▸ **What you need to do**
Rewrite the data below, swapping "center" for "midpoint" everywhere and changing nothing else. Leave the pictures out of your answer.

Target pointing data
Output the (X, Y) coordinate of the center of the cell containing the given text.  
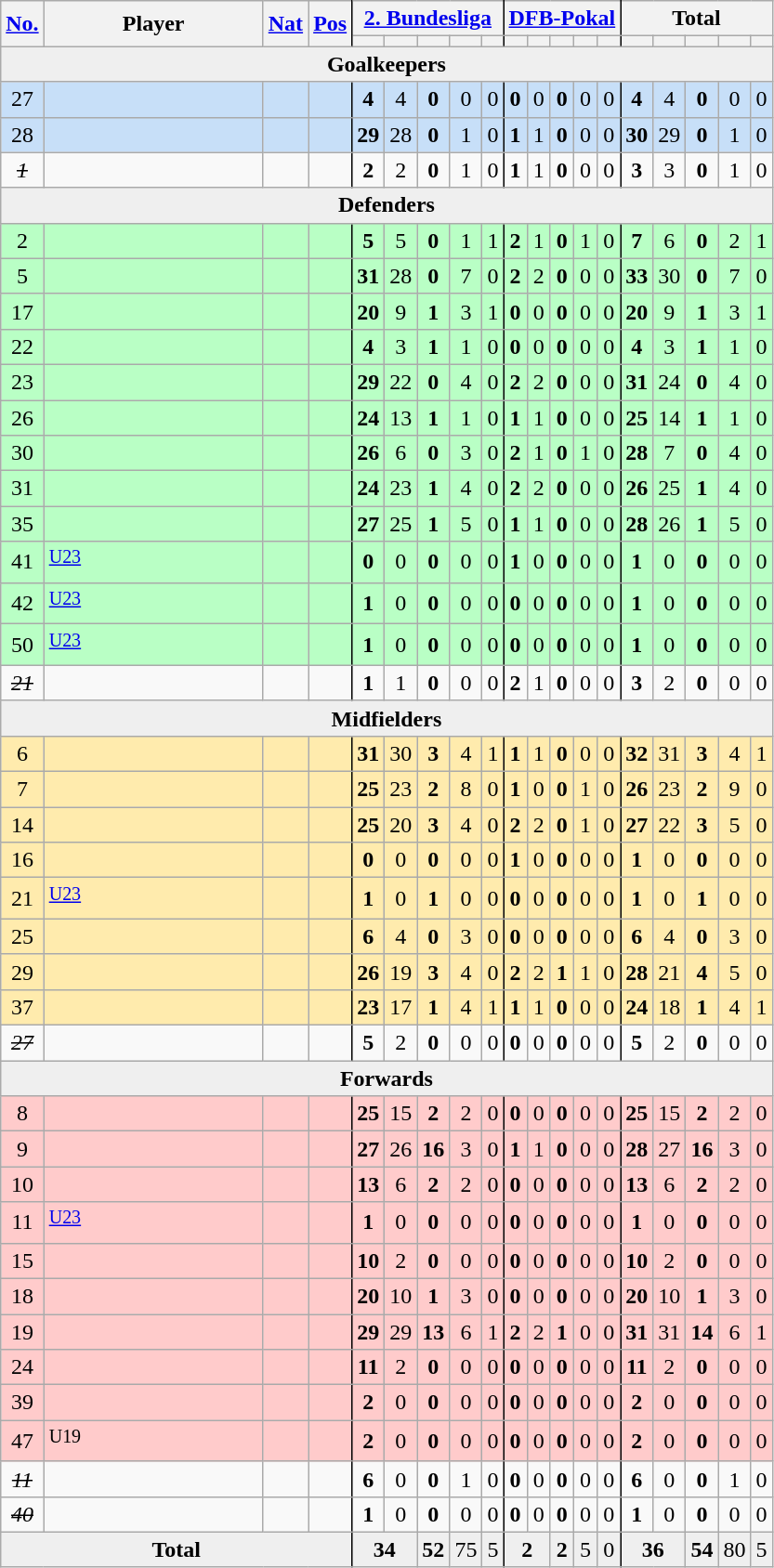
39 (22, 1403)
2. Bundesliga (427, 19)
50 (22, 645)
36 (653, 1550)
35 (22, 524)
52 (433, 1550)
80 (734, 1550)
No. (22, 24)
33 (637, 276)
32 (637, 754)
Defenders (387, 205)
54 (702, 1550)
DFB-Pokal (562, 19)
U19 (153, 1442)
Midfielders (387, 718)
Pos (331, 24)
Forwards (387, 1079)
Nat (285, 24)
41 (22, 563)
34 (385, 1550)
47 (22, 1442)
37 (22, 1007)
Player (153, 24)
75 (466, 1550)
40 (22, 1515)
Goalkeepers (387, 64)
42 (22, 604)
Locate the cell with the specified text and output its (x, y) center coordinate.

▸ **Result of the exercise**
Output the (X, Y) coordinate of the midpoint of the cell containing the given text.  
39 (22, 1403)
2. Bundesliga (427, 19)
50 (22, 645)
36 (653, 1550)
35 (22, 524)
52 (433, 1550)
80 (734, 1550)
No. (22, 24)
33 (637, 276)
32 (637, 754)
Defenders (387, 205)
54 (702, 1550)
DFB-Pokal (562, 19)
U19 (153, 1442)
Midfielders (387, 718)
Pos (331, 24)
Forwards (387, 1079)
Nat (285, 24)
41 (22, 563)
34 (385, 1550)
47 (22, 1442)
37 (22, 1007)
Player (153, 24)
75 (466, 1550)
40 (22, 1515)
Goalkeepers (387, 64)
42 (22, 604)
Locate the cell with the specified text and output its (x, y) midpoint coordinate.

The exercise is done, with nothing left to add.